Job
Copy out exactly the lines spanning the line with "orange line: (35, 29) -> (73, 32), moved" to the line with "gray triangle: (73, 51)", inclusive, from the data underneath, with no pictures.

Supplied records
■ ■ ■ ■ ■ ■ ■

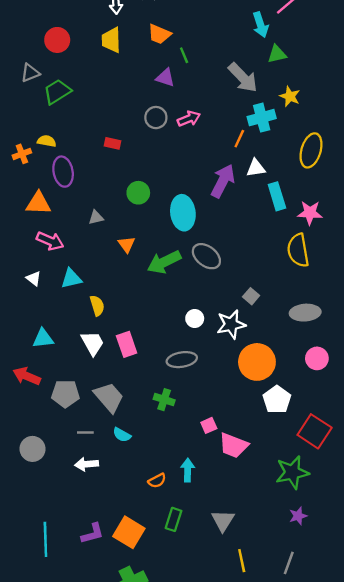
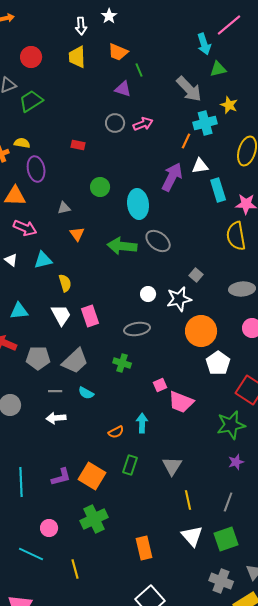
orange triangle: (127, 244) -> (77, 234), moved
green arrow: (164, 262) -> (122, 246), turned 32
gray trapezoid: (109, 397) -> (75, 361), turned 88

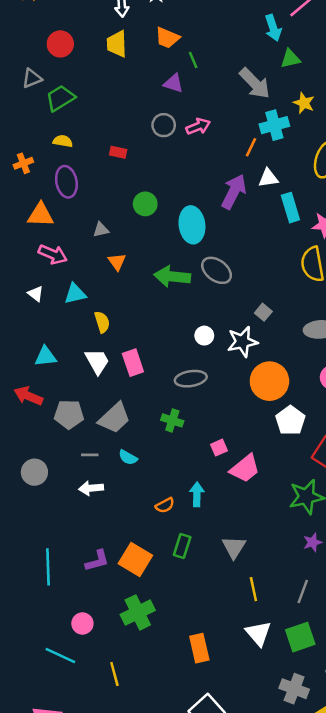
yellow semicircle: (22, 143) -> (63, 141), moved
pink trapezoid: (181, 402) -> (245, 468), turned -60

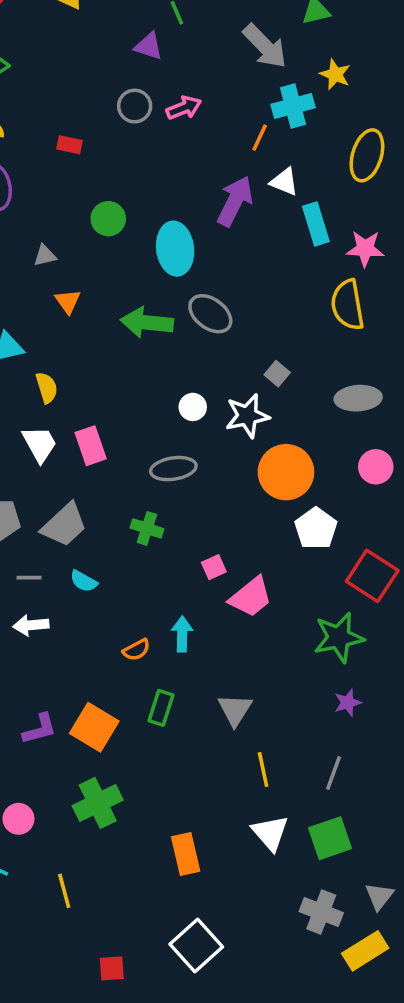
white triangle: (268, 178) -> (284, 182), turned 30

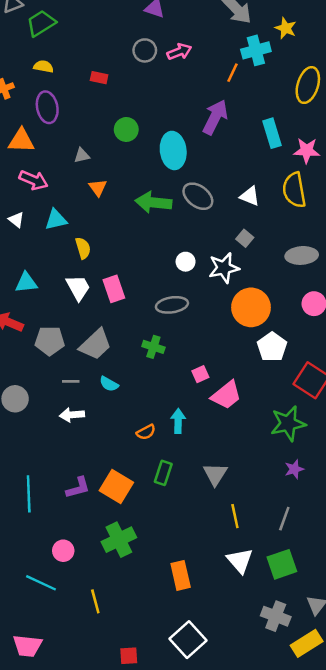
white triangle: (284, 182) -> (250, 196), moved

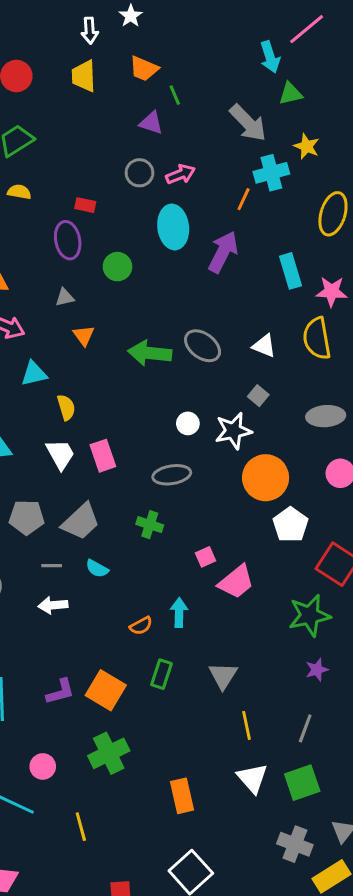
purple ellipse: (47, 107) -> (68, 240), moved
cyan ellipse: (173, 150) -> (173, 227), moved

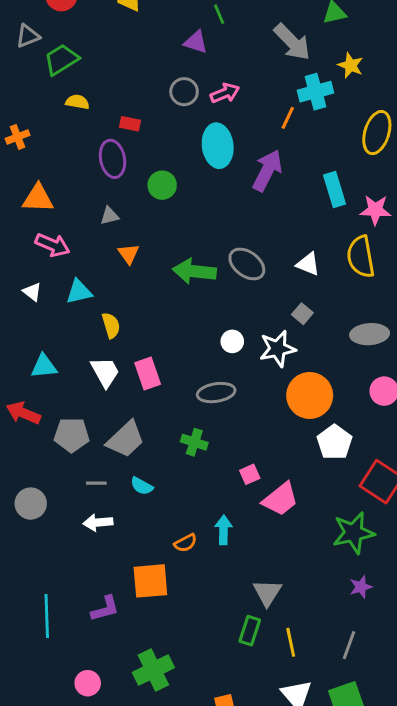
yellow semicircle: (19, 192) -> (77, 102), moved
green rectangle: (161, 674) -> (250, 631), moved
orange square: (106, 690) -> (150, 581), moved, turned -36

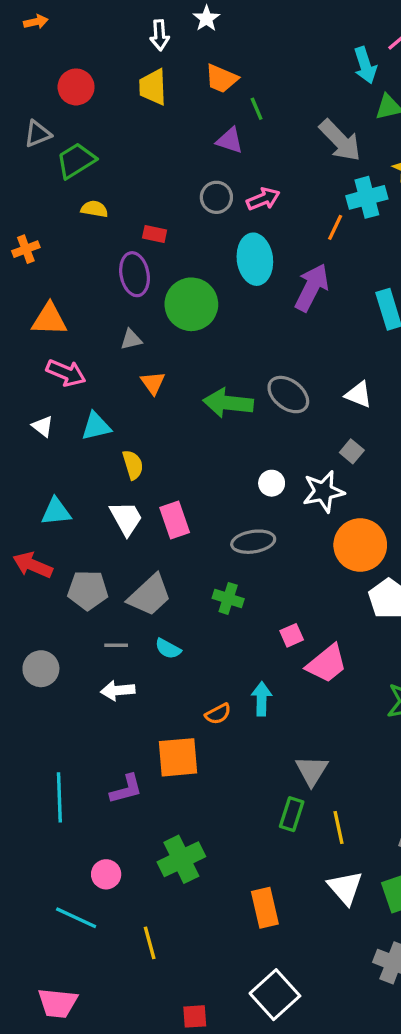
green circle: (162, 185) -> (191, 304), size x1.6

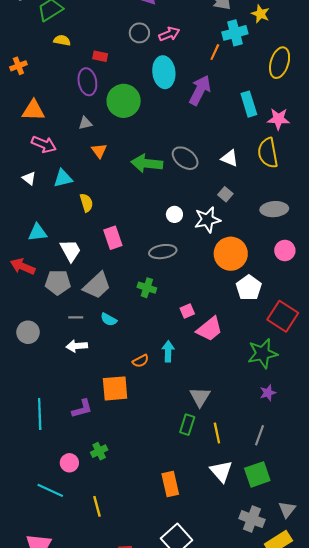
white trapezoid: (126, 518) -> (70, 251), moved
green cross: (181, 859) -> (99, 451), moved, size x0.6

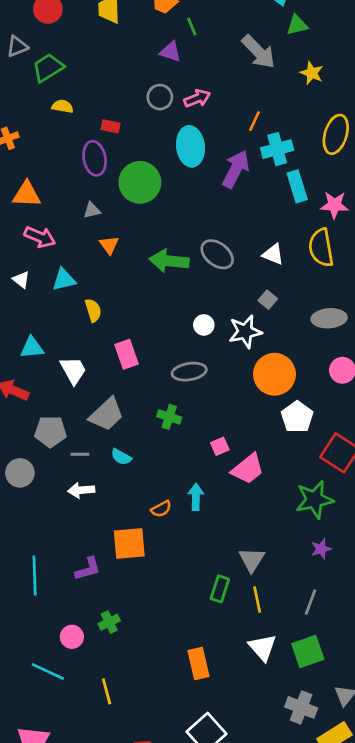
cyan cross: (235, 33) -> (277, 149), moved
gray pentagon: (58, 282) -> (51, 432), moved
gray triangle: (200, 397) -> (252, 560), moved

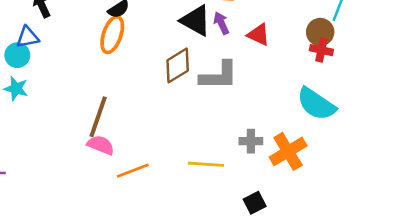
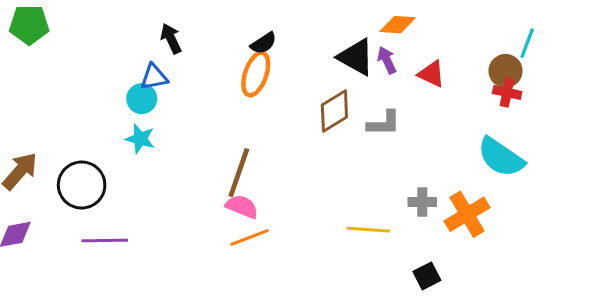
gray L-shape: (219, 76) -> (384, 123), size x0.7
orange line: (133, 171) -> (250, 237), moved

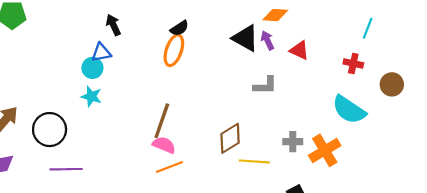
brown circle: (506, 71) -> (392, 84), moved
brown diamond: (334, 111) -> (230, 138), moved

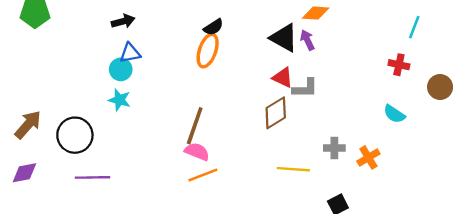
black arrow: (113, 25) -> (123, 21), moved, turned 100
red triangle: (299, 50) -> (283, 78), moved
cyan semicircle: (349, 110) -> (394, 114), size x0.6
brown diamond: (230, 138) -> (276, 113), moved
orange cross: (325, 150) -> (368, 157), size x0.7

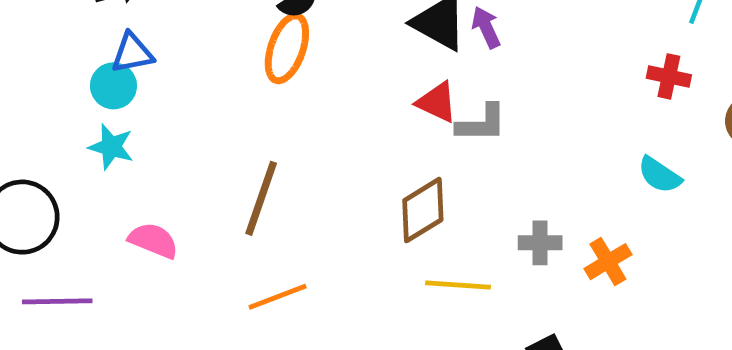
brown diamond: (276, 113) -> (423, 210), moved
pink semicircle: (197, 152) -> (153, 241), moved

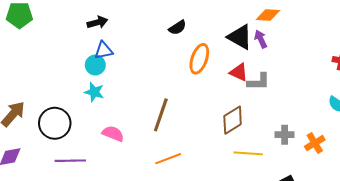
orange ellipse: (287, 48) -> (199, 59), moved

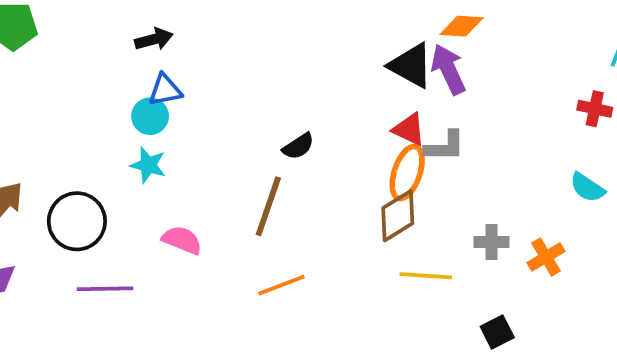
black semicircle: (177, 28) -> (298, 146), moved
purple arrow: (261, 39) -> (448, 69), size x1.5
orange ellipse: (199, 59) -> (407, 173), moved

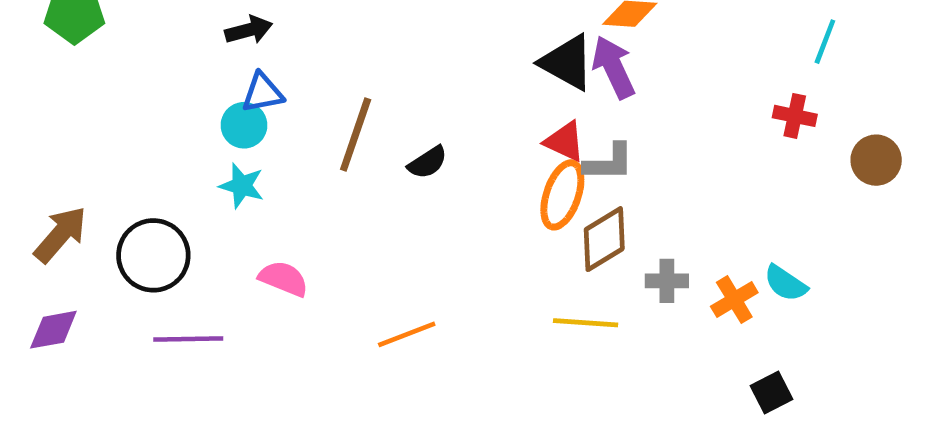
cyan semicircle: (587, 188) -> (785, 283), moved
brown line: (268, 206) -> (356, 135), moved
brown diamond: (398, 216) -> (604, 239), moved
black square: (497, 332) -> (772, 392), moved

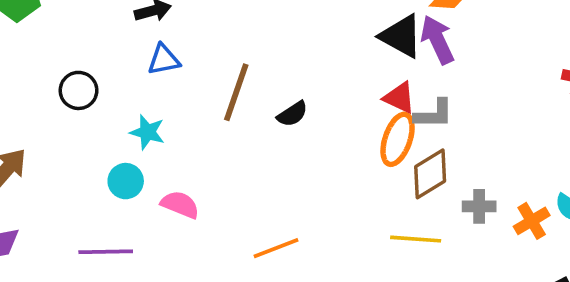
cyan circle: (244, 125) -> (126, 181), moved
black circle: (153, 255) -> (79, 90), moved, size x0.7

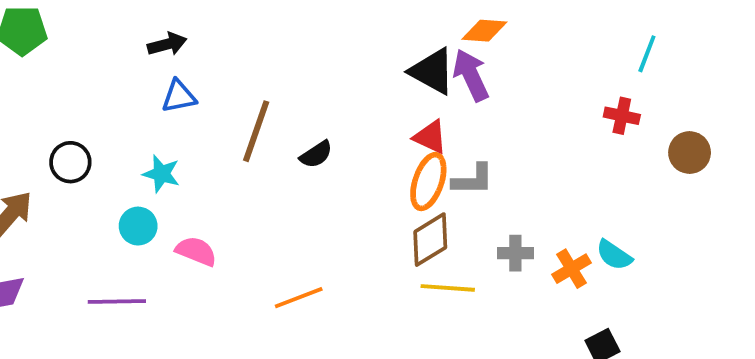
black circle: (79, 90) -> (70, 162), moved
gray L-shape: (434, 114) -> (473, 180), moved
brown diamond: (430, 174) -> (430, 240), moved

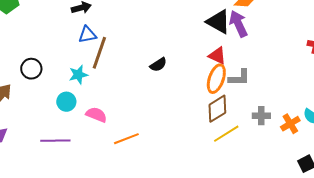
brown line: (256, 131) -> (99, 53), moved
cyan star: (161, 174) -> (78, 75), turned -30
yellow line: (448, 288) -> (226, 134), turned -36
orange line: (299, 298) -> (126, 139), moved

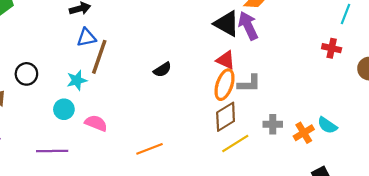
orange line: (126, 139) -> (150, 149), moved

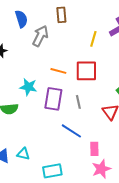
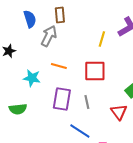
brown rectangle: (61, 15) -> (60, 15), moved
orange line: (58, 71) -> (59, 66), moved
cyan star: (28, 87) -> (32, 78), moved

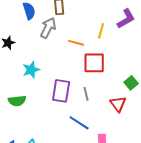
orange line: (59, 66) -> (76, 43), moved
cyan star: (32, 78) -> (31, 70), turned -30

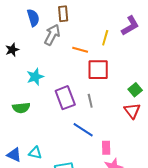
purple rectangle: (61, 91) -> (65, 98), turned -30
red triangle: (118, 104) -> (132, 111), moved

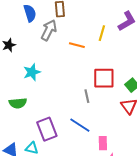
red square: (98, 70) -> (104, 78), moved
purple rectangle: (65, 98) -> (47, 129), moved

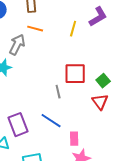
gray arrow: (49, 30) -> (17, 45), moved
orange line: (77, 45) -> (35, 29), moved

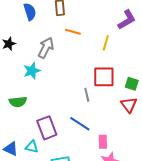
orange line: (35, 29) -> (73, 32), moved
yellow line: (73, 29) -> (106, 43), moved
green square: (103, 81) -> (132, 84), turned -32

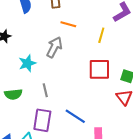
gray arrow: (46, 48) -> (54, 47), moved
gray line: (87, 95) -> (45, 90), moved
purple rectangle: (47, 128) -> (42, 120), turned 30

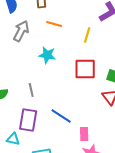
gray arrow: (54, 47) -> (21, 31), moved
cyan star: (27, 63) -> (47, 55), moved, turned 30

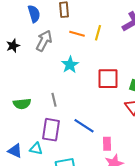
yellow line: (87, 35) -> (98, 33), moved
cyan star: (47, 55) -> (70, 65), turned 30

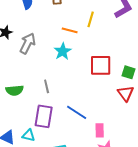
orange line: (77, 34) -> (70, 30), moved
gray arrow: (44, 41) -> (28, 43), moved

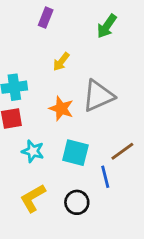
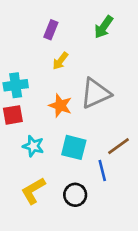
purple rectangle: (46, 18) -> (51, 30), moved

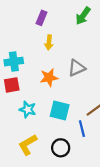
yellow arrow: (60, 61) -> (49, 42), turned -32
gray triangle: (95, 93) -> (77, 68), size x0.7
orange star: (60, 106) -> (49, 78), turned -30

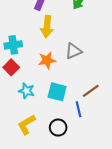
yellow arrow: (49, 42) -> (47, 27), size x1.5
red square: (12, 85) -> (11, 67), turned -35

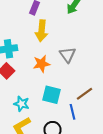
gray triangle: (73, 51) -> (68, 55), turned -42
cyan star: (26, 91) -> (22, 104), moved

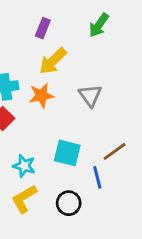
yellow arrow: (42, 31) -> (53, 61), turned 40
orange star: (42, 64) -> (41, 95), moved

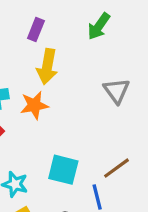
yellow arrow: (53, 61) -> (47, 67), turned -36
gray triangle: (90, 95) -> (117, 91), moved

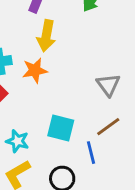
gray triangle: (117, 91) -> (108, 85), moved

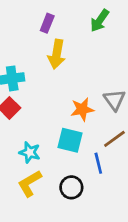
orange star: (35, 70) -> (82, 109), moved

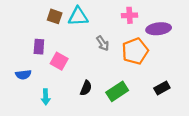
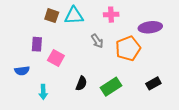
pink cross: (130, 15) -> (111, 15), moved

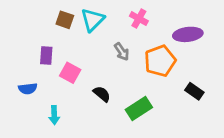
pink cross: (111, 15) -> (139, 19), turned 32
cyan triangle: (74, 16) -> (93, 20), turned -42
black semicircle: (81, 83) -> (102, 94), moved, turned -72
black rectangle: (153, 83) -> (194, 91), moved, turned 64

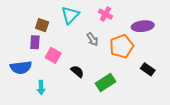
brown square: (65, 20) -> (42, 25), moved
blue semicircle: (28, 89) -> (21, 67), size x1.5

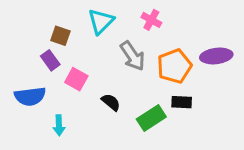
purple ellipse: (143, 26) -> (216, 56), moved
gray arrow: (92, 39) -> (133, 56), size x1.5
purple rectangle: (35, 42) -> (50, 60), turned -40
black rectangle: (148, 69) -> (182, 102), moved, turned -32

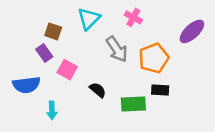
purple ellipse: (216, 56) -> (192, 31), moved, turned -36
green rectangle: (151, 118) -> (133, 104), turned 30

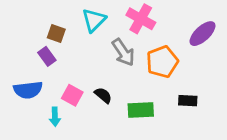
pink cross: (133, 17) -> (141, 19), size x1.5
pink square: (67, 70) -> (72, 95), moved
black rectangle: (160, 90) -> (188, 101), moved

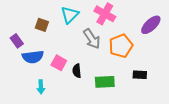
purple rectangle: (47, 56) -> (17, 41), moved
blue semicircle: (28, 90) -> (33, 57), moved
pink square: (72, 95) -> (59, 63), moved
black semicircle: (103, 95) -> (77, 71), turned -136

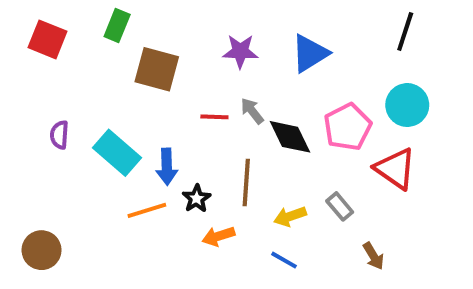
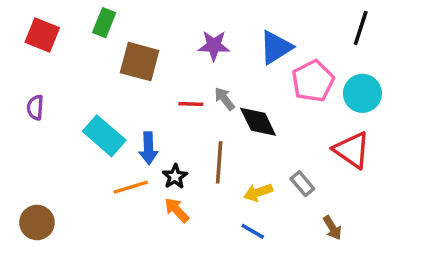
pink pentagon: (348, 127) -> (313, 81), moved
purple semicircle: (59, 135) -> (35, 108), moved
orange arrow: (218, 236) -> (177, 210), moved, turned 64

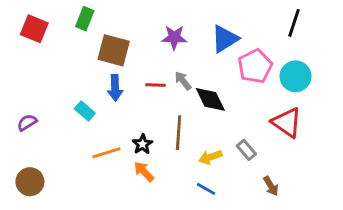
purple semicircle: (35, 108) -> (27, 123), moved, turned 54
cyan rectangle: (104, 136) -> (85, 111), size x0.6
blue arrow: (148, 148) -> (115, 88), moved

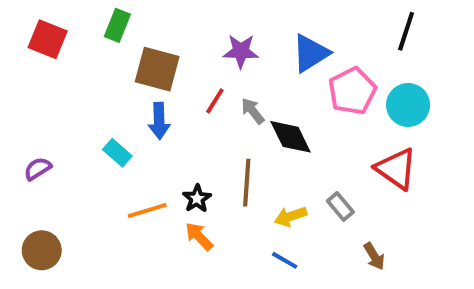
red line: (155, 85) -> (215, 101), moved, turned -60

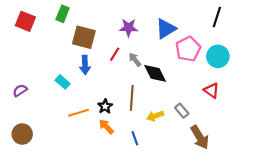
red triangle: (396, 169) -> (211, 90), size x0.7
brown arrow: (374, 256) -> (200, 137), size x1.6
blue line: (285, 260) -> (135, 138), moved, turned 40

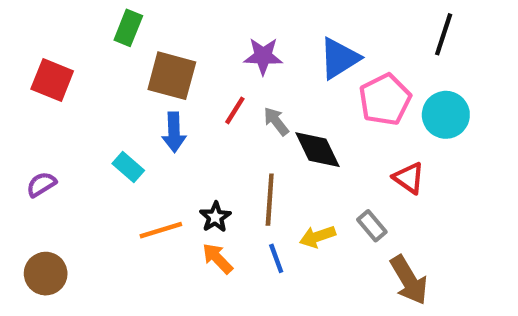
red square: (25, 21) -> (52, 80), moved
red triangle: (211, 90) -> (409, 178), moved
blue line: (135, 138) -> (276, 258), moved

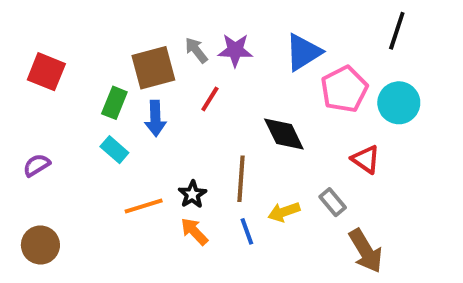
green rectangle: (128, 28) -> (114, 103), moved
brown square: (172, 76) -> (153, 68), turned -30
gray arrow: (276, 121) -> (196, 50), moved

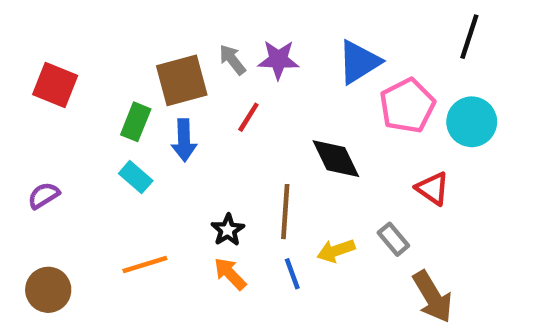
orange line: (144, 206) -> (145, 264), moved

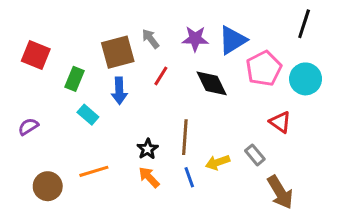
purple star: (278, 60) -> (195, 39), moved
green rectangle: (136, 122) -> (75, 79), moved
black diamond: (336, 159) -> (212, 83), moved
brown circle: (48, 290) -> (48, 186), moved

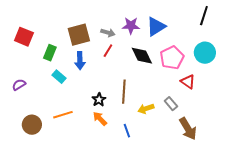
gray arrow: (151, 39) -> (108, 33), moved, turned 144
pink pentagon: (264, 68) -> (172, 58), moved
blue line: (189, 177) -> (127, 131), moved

■ ■ ■ ■ ■ ■ ■

Task output
orange line: (35, 29) -> (73, 32), moved
yellow line: (73, 29) -> (106, 43), moved
green square: (103, 81) -> (132, 84), turned -32

gray arrow: (46, 48) -> (54, 47), moved
gray line: (87, 95) -> (45, 90), moved
purple rectangle: (47, 128) -> (42, 120), turned 30

gray arrow: (54, 47) -> (21, 31), moved
cyan star: (27, 63) -> (47, 55), moved, turned 30

yellow line: (87, 35) -> (98, 33), moved
cyan star: (47, 55) -> (70, 65), turned 30

orange line: (77, 34) -> (70, 30), moved
gray arrow: (44, 41) -> (28, 43), moved

purple rectangle: (46, 18) -> (51, 30), moved

yellow arrow: (60, 61) -> (49, 42), turned -32
gray triangle: (95, 93) -> (77, 68), size x0.7
orange star: (60, 106) -> (49, 78), turned -30

yellow arrow: (49, 42) -> (47, 27), size x1.5
red square: (12, 85) -> (11, 67), turned -35

gray triangle: (73, 51) -> (68, 55), turned -42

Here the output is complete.